• _What you are asked to do_
Reproduce every entry below exactly, minus the pictures.

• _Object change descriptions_
* * * * * * *
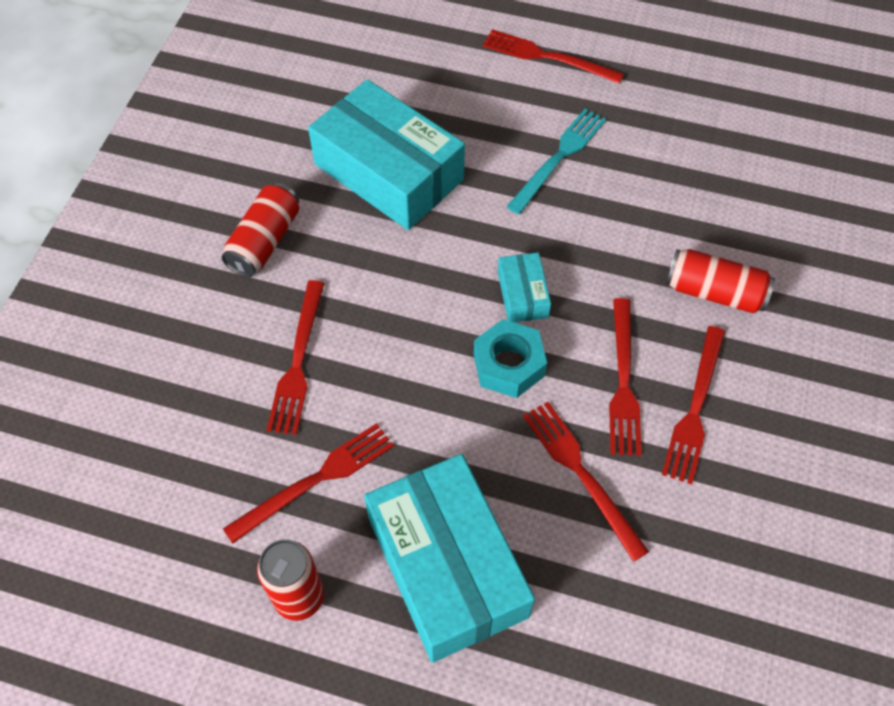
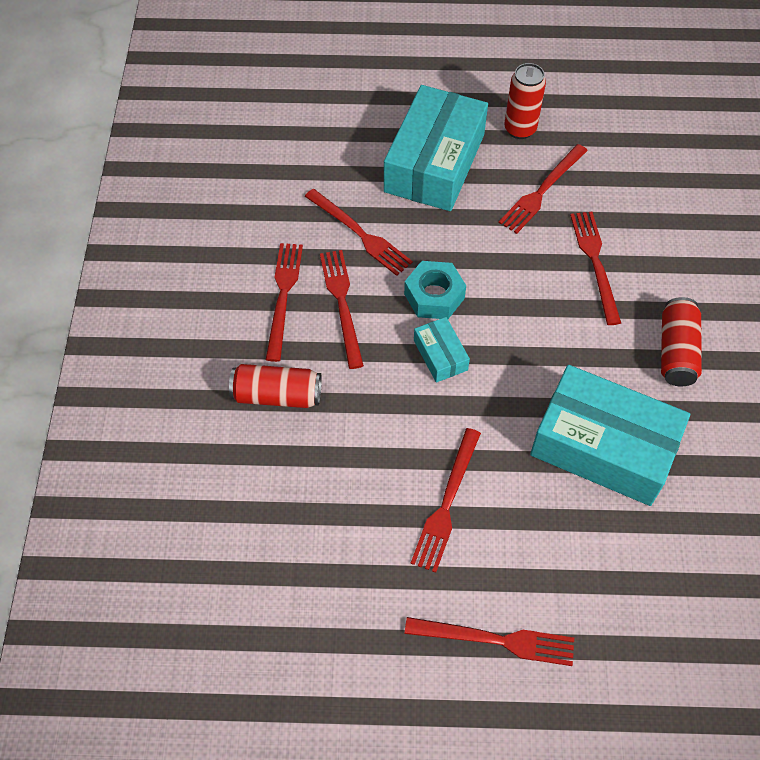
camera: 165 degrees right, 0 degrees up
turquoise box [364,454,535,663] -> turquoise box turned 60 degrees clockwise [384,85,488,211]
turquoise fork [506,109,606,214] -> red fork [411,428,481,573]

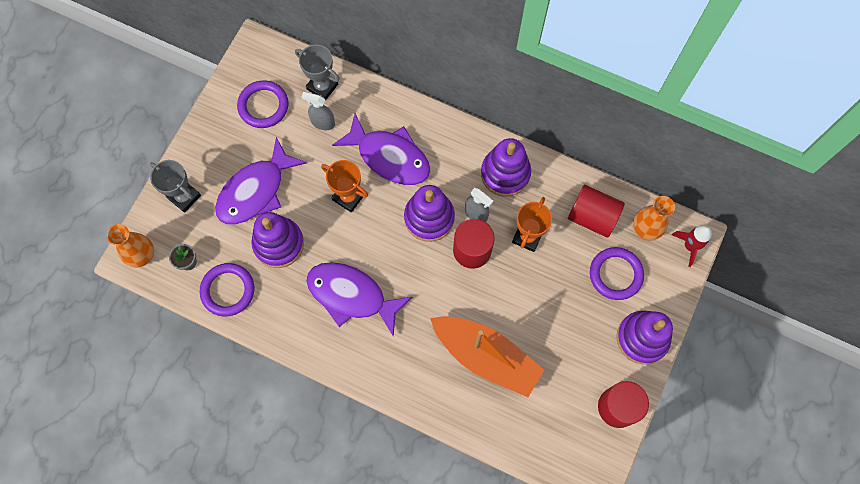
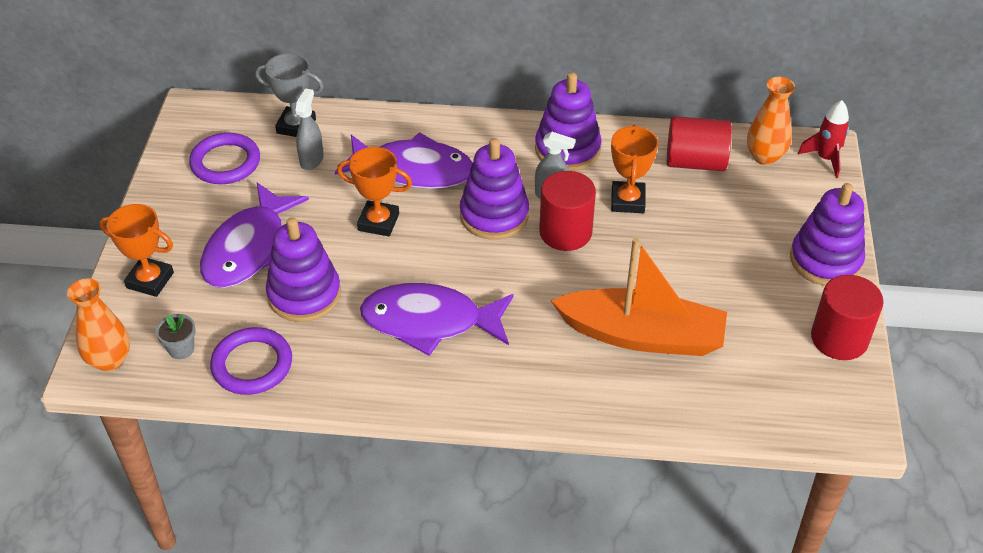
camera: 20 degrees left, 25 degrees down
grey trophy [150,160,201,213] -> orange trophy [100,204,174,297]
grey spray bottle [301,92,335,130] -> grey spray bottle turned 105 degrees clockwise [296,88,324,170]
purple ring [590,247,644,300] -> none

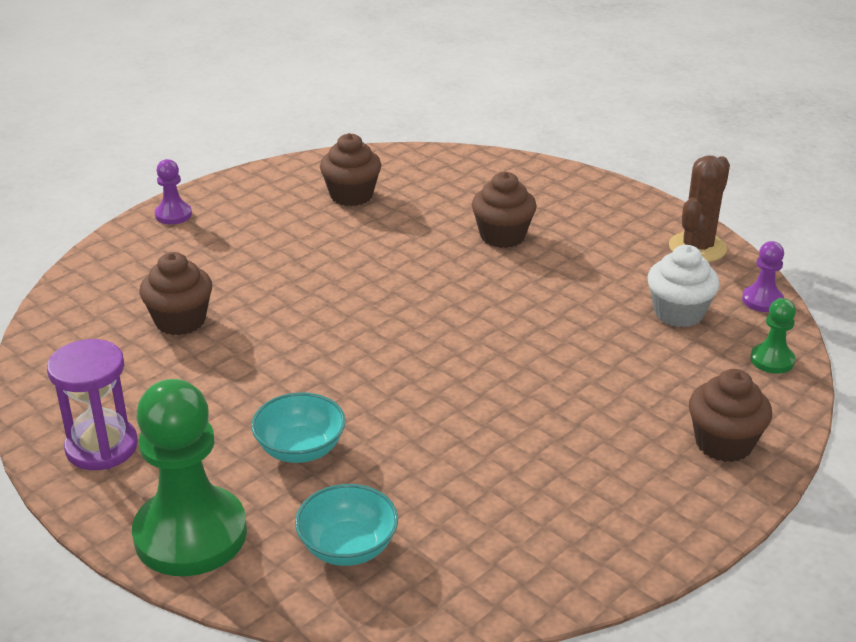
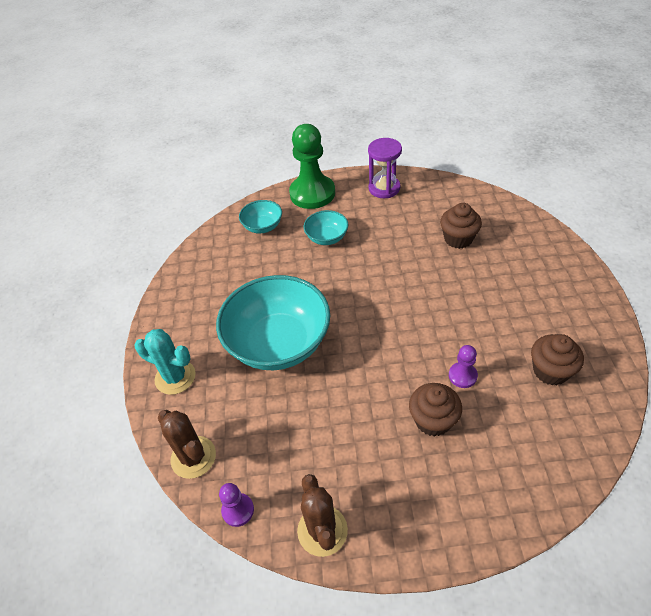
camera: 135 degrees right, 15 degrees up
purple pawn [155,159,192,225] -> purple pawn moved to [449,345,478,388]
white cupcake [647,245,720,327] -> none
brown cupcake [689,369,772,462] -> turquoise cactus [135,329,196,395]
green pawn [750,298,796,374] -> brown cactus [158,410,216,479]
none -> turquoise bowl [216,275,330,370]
* * * * * * *
• _Answer to this exercise_
camera: 165 degrees right, 0 degrees up
turquoise box [364,454,535,663] -> turquoise box turned 60 degrees clockwise [384,85,488,211]
turquoise fork [506,109,606,214] -> red fork [411,428,481,573]

camera: 20 degrees left, 25 degrees down
grey trophy [150,160,201,213] -> orange trophy [100,204,174,297]
grey spray bottle [301,92,335,130] -> grey spray bottle turned 105 degrees clockwise [296,88,324,170]
purple ring [590,247,644,300] -> none

camera: 135 degrees right, 15 degrees up
purple pawn [155,159,192,225] -> purple pawn moved to [449,345,478,388]
white cupcake [647,245,720,327] -> none
brown cupcake [689,369,772,462] -> turquoise cactus [135,329,196,395]
green pawn [750,298,796,374] -> brown cactus [158,410,216,479]
none -> turquoise bowl [216,275,330,370]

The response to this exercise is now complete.